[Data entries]
▬▬▬▬▬▬▬▬▬▬
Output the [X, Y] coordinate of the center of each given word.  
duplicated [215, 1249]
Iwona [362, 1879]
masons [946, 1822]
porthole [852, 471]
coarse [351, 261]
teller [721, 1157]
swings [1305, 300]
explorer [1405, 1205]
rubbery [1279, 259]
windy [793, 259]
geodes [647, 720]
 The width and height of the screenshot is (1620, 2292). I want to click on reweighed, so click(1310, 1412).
▬▬▬▬▬▬▬▬▬▬
Please quote every one of the entries above word for word.

Output the [X, Y] coordinate of the center of each given word.  
duplicated [215, 1249]
Iwona [362, 1879]
masons [946, 1822]
porthole [852, 471]
coarse [351, 261]
teller [721, 1157]
swings [1305, 300]
explorer [1405, 1205]
rubbery [1279, 259]
windy [793, 259]
geodes [647, 720]
 The width and height of the screenshot is (1620, 2292). I want to click on reweighed, so click(1310, 1412).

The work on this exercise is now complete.